What the task requires
Exact copies of the lines below, from the one with "none -> brown tile B7:B8 level 1" up to and including the one with "none -> tan brick F6 level 2", are what this calls for; leave out pictures.

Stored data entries
____________________

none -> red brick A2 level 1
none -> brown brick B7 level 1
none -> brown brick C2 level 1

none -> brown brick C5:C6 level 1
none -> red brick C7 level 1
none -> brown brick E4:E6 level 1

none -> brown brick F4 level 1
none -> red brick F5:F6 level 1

____________________

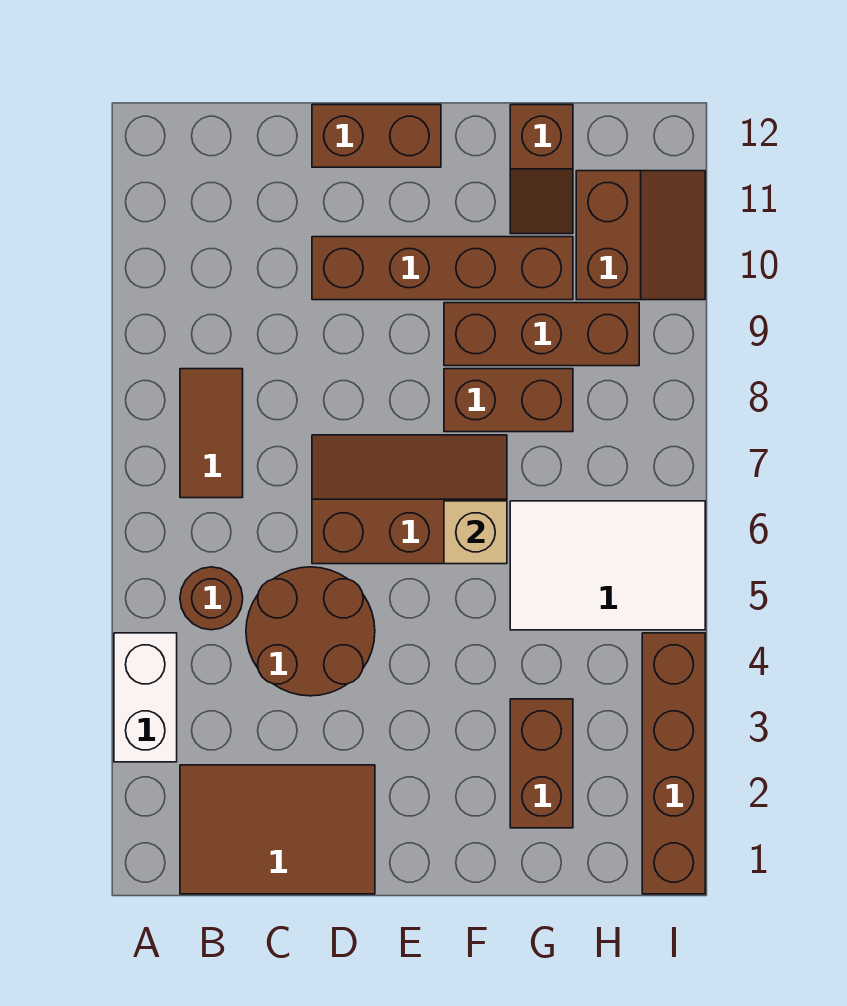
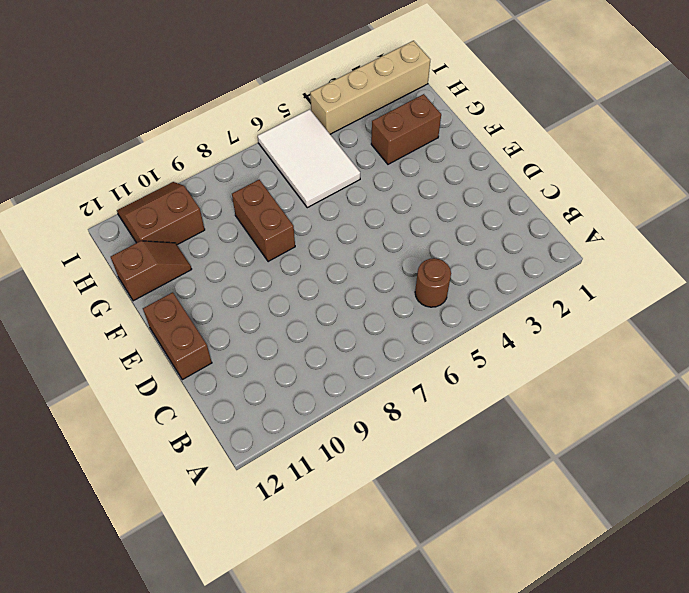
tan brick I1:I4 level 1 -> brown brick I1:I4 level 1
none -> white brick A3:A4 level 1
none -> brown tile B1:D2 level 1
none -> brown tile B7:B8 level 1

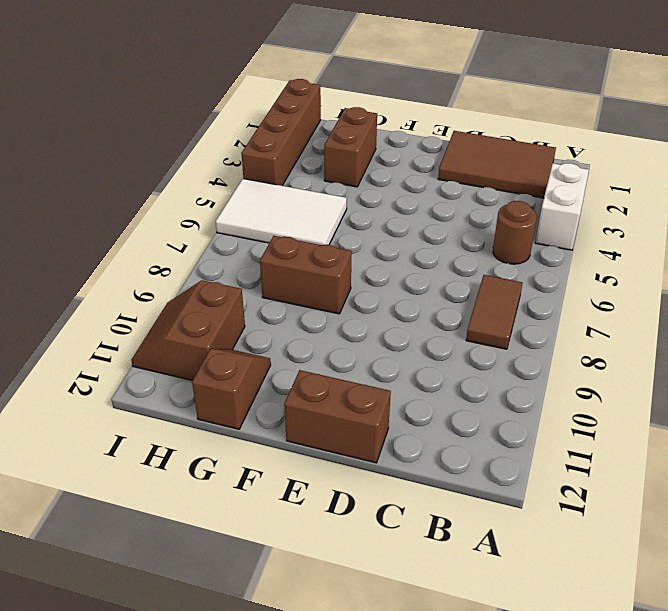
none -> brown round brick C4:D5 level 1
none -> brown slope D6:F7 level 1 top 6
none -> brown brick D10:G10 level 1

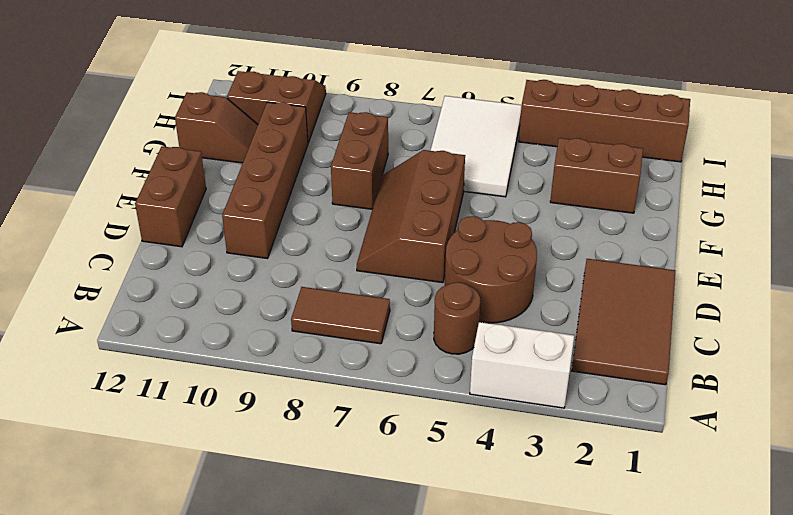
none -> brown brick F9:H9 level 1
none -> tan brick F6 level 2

____________________

Answer section
none -> brown tile B7:B8 level 1

none -> brown round brick C4:D5 level 1
none -> brown slope D6:F7 level 1 top 6
none -> brown brick D10:G10 level 1

none -> brown brick F9:H9 level 1
none -> tan brick F6 level 2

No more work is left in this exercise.